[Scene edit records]
┄┄┄┄┄┄┄┄┄┄

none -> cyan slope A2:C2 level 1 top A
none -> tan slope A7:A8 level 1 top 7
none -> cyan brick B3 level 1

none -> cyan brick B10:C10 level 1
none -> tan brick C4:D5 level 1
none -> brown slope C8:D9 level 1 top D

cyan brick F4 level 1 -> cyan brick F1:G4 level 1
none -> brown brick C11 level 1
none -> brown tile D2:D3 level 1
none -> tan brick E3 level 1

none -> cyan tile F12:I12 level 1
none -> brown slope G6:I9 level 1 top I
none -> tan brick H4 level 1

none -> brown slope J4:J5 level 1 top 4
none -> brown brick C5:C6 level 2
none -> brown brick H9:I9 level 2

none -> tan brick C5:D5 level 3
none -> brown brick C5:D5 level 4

┄┄┄┄┄┄┄┄┄┄

(Exercise prompt):
Return the lines from the one containing "none -> tan brick C5:D5 level 3" through the last line of the records. Include both ends and nothing else.

(Task answer):
none -> tan brick C5:D5 level 3
none -> brown brick C5:D5 level 4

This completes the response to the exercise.